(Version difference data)
--------------------------------------------------

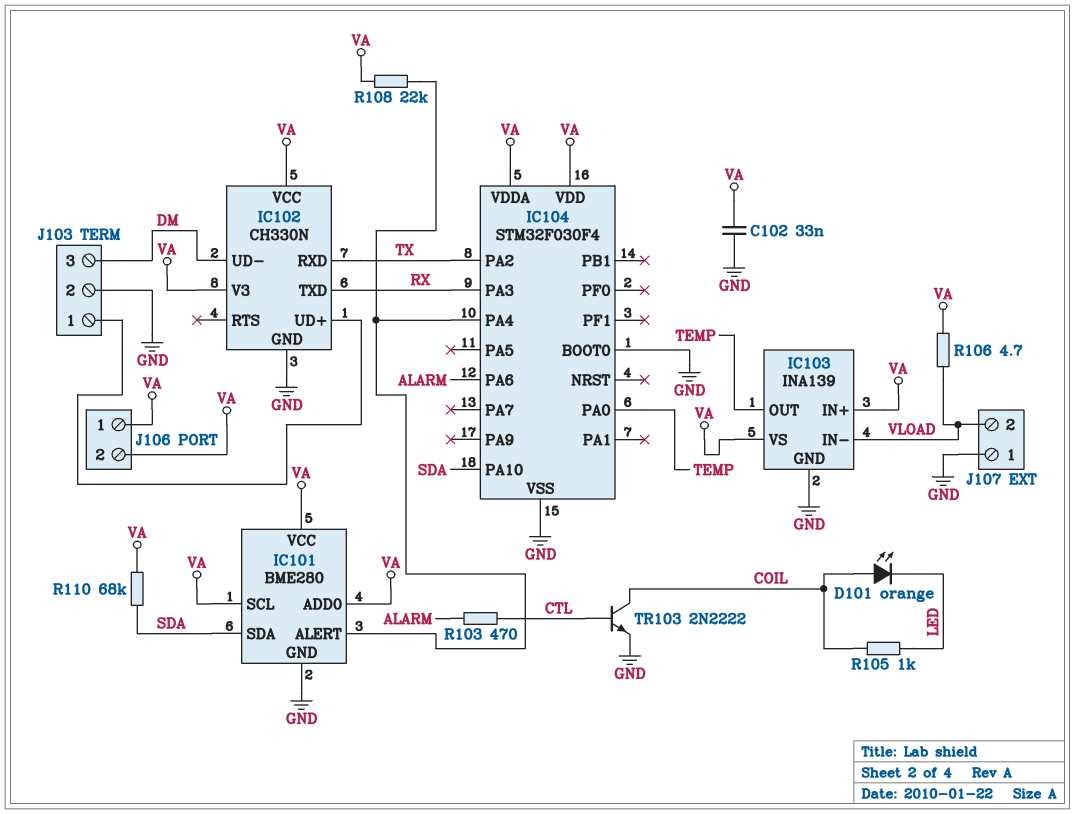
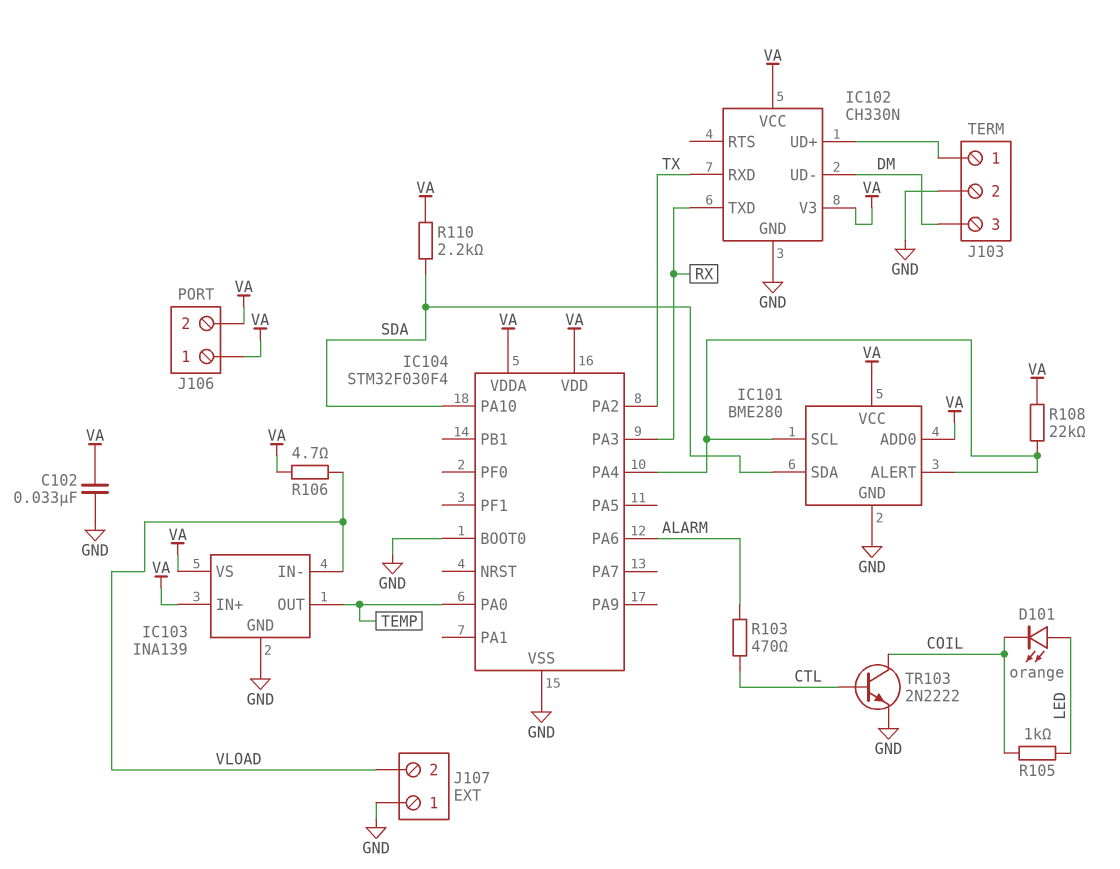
D101: LED orange (A COIL, K LED) -> LED orange (A LED, K COIL)
IC101 pin SCL: VA -> IC101/ALERT
R110: 68k (SDA, VA) -> 2.2k (SDA, VA)

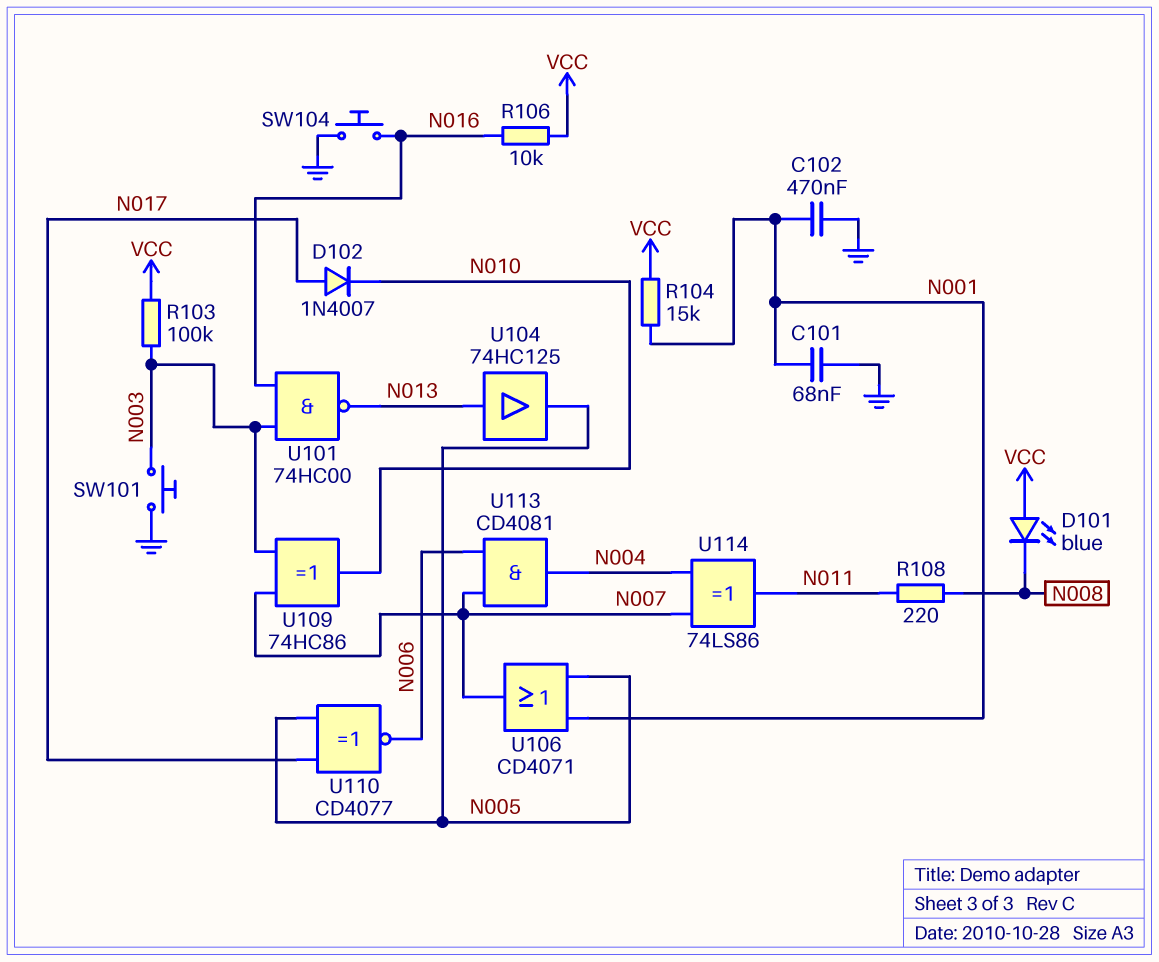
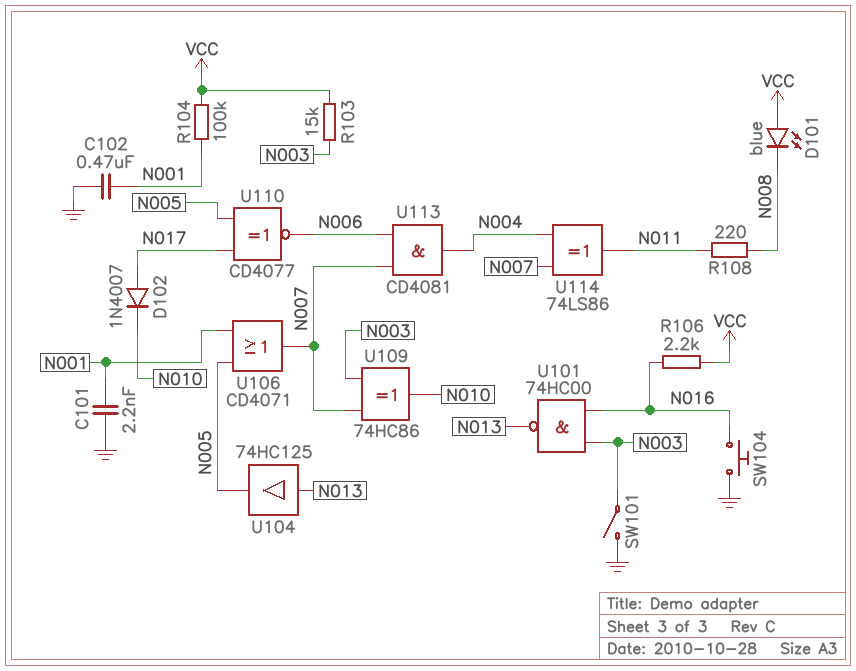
C101: 68nF (GND, N001) -> 2.2nF (GND, N001)
R103: 100k (N003, VCC) -> 15k (N003, VCC)
R104: 15k (N001, VCC) -> 100k (N001, VCC)
R106: 10k (N016, VCC) -> 2.2k (N016, VCC)
SW101: button (GND, N003) -> switch (GND, N003)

--------------------------------------------------

#### Task objective
Your output should be an exact copy of every line from the one containing "R103: 100k (N003, VCC) -> 15k (N003, VCC)" through the end of the records.

#### Solution
R103: 100k (N003, VCC) -> 15k (N003, VCC)
R104: 15k (N001, VCC) -> 100k (N001, VCC)
R106: 10k (N016, VCC) -> 2.2k (N016, VCC)
SW101: button (GND, N003) -> switch (GND, N003)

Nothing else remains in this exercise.